What is needed: Retype the listing below from its first line through the line that contains "Ben: 2:39 -> 2:43", including that line, and stop there.

Data excerpts
══════════════════════════════
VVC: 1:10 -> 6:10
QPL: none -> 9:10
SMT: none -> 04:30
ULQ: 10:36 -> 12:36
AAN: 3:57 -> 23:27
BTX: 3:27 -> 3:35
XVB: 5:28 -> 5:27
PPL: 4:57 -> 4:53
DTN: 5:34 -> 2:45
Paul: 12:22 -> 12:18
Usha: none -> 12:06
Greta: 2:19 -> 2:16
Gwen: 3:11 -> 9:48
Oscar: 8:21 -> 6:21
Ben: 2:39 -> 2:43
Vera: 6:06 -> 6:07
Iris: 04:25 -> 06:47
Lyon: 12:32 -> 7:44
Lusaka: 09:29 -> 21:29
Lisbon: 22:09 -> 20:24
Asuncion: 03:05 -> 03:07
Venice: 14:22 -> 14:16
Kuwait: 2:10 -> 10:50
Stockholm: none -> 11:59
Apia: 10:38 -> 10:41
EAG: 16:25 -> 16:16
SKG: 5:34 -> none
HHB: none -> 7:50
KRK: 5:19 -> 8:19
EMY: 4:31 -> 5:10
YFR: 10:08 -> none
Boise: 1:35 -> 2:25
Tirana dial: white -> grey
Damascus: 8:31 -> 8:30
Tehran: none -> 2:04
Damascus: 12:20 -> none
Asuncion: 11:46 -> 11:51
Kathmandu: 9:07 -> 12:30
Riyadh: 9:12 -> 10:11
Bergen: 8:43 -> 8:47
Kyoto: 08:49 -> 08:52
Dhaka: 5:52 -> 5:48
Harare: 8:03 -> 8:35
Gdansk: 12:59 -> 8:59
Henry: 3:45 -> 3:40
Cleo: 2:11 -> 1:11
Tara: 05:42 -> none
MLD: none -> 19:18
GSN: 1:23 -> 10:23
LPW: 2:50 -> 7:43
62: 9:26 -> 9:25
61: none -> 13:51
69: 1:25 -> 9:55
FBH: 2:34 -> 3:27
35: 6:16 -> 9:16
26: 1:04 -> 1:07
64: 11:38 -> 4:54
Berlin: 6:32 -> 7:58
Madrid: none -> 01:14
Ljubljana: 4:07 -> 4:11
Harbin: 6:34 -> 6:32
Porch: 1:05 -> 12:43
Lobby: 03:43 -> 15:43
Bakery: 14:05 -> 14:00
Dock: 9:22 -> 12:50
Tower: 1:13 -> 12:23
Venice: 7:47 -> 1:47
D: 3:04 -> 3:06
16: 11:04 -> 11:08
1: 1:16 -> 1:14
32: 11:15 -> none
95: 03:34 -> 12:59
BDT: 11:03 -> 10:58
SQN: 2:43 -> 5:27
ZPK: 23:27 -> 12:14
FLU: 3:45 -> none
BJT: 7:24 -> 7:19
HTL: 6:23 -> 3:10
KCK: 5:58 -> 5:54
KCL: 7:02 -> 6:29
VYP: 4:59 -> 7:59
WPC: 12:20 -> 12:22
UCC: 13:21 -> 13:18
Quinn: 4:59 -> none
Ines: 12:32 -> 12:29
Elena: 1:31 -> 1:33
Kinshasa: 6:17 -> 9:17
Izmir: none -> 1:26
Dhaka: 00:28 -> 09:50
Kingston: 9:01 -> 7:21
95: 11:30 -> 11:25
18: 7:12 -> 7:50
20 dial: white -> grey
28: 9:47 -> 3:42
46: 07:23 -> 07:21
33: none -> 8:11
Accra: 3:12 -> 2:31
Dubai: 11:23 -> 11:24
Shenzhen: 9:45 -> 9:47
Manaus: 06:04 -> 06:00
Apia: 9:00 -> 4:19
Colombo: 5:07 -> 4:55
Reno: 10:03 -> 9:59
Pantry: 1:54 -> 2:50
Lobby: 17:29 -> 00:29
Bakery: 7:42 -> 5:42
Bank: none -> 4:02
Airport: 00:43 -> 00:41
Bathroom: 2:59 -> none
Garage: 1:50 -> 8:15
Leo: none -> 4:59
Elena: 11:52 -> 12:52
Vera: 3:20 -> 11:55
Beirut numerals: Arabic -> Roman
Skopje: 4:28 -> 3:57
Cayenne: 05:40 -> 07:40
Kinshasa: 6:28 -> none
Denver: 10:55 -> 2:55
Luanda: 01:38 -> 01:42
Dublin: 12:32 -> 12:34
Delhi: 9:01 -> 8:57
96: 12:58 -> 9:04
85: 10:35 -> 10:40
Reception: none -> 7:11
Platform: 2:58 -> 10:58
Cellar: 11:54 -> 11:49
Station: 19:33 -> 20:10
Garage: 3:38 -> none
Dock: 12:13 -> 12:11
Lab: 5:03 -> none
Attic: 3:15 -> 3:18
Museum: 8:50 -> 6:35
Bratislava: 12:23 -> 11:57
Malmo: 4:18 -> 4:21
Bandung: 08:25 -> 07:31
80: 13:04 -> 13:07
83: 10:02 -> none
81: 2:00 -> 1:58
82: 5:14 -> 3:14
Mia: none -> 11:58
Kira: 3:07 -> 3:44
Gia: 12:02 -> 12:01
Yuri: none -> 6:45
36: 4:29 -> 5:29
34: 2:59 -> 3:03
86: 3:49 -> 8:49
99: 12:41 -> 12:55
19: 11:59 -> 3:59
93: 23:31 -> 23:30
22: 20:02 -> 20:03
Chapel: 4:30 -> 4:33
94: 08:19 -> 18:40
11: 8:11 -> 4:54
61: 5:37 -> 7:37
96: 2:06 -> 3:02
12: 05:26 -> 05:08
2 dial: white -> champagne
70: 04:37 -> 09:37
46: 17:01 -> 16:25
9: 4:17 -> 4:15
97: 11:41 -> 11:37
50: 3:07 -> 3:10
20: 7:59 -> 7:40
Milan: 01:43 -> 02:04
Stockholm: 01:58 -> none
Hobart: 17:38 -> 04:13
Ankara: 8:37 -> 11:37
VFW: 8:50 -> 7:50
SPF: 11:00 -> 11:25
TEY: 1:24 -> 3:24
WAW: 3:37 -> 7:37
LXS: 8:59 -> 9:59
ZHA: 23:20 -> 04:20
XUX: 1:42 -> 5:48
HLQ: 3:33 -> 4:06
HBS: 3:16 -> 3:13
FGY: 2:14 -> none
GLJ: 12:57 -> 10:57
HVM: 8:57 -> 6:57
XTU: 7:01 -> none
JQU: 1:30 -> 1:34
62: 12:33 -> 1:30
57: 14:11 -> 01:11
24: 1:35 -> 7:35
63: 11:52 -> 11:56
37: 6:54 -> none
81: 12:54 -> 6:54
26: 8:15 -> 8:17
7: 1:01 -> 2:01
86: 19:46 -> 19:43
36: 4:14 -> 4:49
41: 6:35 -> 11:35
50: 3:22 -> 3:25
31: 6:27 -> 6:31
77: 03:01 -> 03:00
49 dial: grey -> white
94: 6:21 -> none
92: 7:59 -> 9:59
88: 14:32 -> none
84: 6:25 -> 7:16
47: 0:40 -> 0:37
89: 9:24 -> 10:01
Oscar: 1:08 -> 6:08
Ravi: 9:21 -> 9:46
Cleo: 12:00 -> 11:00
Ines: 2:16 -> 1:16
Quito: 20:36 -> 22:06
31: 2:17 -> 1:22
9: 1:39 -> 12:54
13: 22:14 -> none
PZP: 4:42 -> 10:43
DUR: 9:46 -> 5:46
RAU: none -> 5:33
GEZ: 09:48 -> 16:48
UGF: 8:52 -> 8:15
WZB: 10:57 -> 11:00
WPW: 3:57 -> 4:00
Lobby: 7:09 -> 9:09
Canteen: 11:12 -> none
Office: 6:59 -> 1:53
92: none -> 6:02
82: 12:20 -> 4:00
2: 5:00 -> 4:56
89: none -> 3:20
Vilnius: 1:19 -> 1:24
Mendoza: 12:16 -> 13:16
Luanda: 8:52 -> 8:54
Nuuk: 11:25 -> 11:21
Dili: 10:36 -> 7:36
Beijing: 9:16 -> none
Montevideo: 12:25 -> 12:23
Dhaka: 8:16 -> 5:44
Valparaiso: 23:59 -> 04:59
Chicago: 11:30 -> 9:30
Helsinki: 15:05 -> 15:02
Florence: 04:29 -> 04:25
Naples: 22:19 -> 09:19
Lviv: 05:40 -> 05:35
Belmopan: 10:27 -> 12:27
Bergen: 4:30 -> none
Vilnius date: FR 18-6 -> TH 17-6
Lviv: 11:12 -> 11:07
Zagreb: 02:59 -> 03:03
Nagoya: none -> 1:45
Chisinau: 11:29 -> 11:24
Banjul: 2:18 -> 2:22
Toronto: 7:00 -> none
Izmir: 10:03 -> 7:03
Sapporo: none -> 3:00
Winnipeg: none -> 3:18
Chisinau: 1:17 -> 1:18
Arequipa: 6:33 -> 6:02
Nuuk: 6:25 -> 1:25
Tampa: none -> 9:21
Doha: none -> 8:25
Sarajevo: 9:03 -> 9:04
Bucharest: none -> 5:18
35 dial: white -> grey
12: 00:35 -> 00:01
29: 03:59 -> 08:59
══════════════════════════════
Answer to the problem:
VVC: 1:10 -> 6:10
QPL: none -> 9:10
SMT: none -> 04:30
ULQ: 10:36 -> 12:36
AAN: 3:57 -> 23:27
BTX: 3:27 -> 3:35
XVB: 5:28 -> 5:27
PPL: 4:57 -> 4:53
DTN: 5:34 -> 2:45
Paul: 12:22 -> 12:18
Usha: none -> 12:06
Greta: 2:19 -> 2:16
Gwen: 3:11 -> 9:48
Oscar: 8:21 -> 6:21
Ben: 2:39 -> 2:43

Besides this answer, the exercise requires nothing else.